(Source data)
========
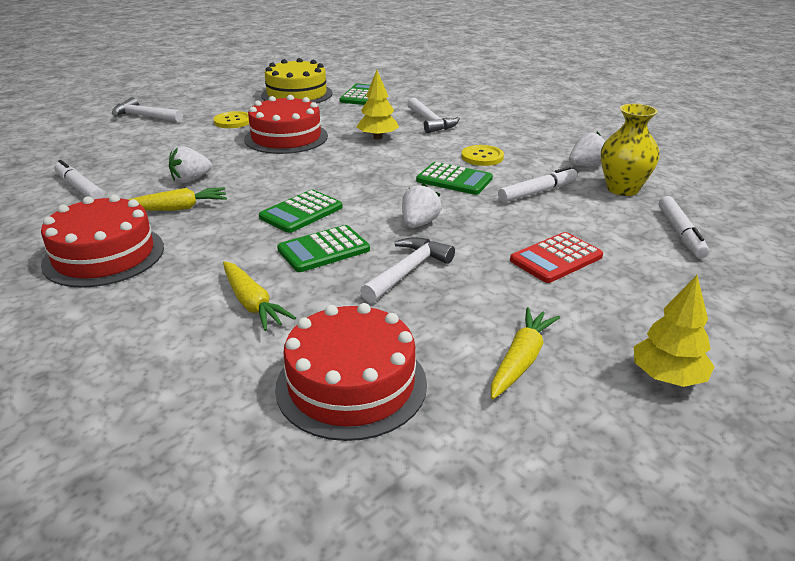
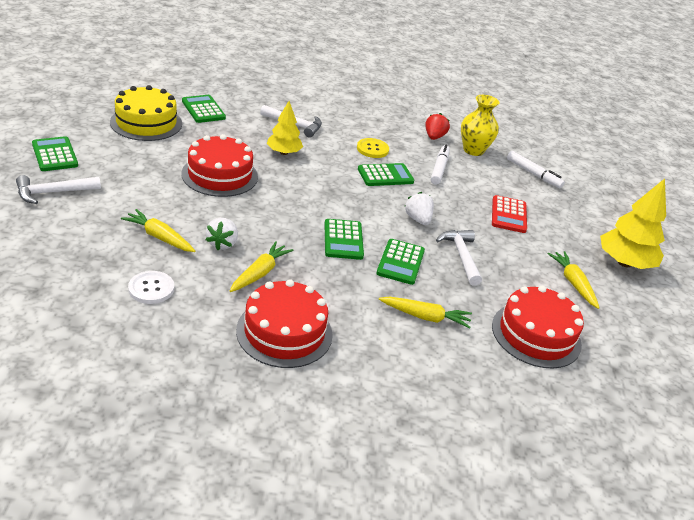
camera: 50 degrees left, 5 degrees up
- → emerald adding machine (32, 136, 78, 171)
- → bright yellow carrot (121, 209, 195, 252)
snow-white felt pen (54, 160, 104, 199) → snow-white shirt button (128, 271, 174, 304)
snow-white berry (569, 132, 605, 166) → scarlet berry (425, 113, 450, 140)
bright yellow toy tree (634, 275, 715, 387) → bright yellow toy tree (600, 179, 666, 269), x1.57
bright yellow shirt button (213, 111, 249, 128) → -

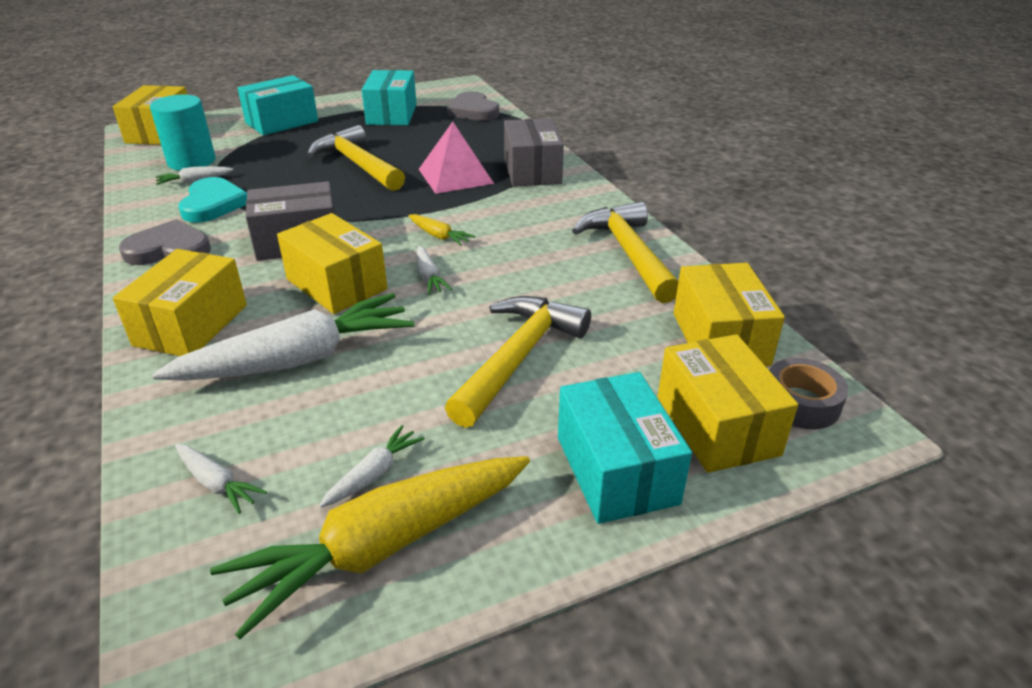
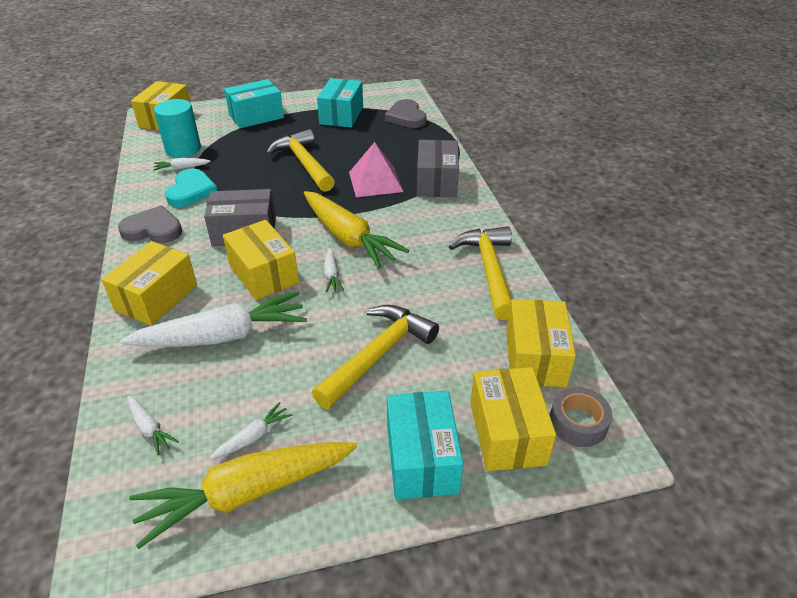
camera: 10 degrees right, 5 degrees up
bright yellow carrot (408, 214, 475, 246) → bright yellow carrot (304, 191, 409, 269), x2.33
========
PROBLEM DETAILS:
Check each line in the records above for the word "carrot". Return those that have it.

RESULT:
- → bright yellow carrot (121, 209, 195, 252)
bright yellow carrot (408, 214, 475, 246) → bright yellow carrot (304, 191, 409, 269), x2.33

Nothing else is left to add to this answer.